_RECORDS SUPPLIED_
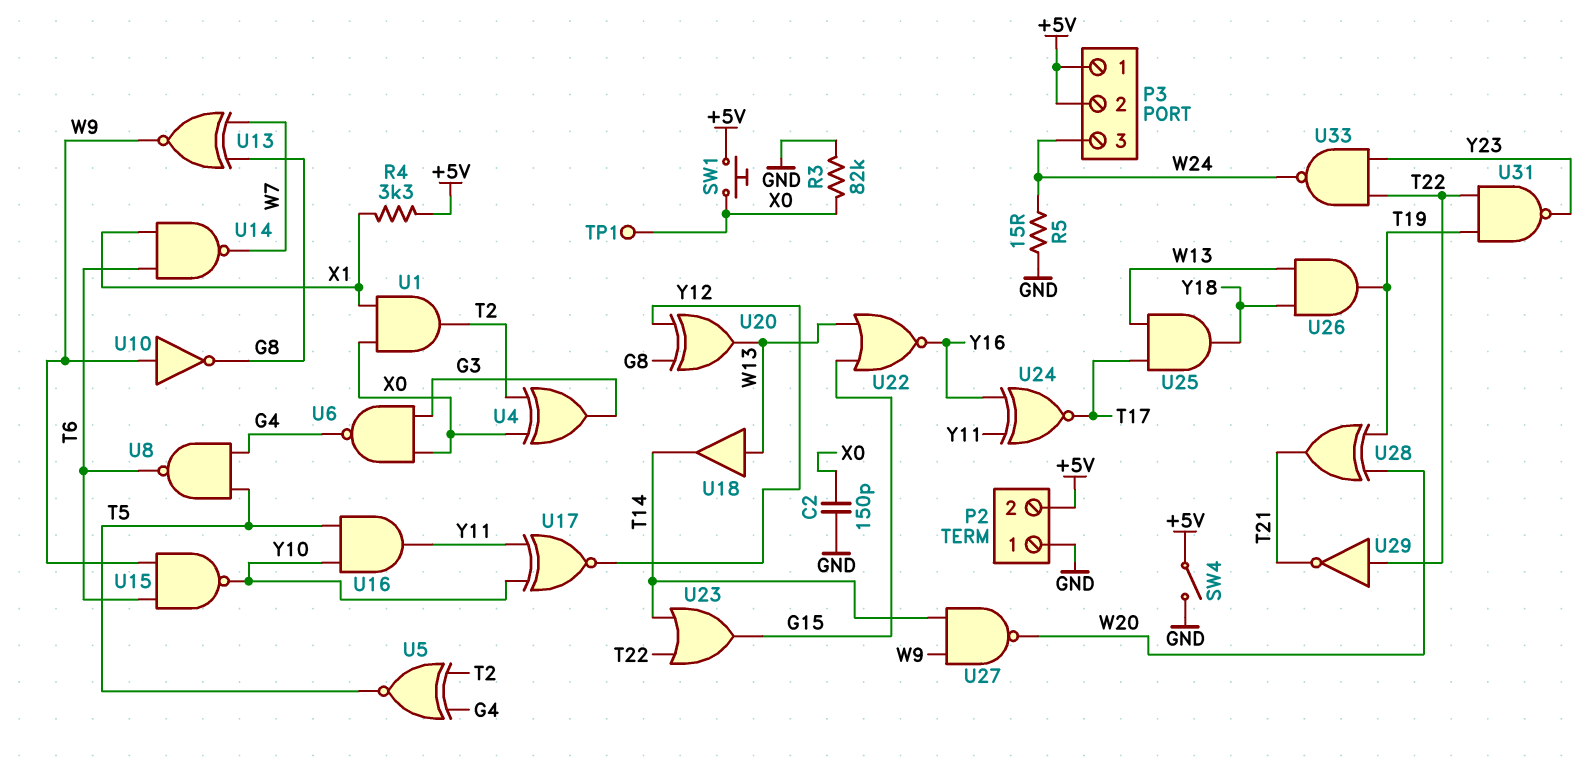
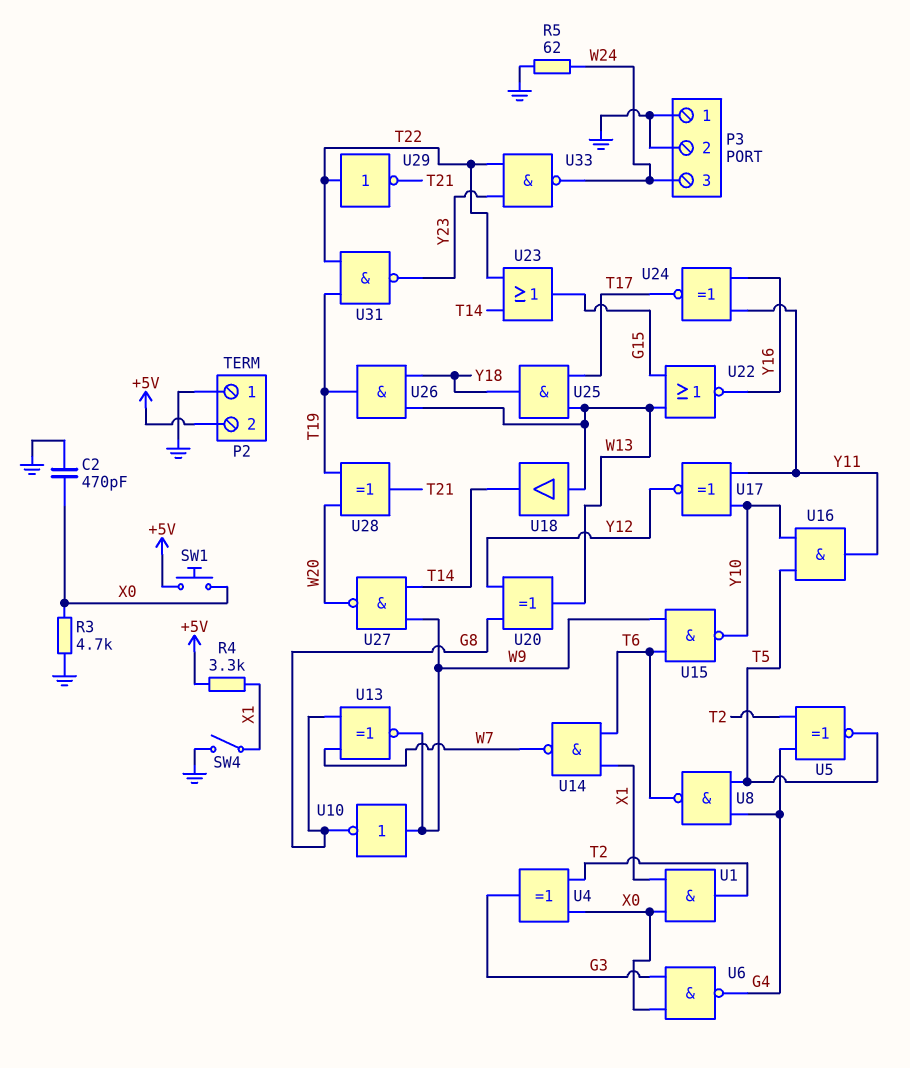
C2: 150pF (GND, X0) -> 470pF (GND, X0)
P3 pin 1: +5V -> GND
P3 pin 2: +5V -> GND
R3: 82k (GND, X0) -> 4.7k (GND, X0)
R5: 15 (GND, W24) -> 62 (GND, W24)
SW4: switch (+5V, GND) -> switch (GND, X1)
TP1: test point (X0) -> none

_WHAT YOU SHOULD DO_
Write out the entries again, word for word. No images.

_RESULT OF THIS TASK_
C2: 150pF (GND, X0) -> 470pF (GND, X0)
P3 pin 1: +5V -> GND
P3 pin 2: +5V -> GND
R3: 82k (GND, X0) -> 4.7k (GND, X0)
R5: 15 (GND, W24) -> 62 (GND, W24)
SW4: switch (+5V, GND) -> switch (GND, X1)
TP1: test point (X0) -> none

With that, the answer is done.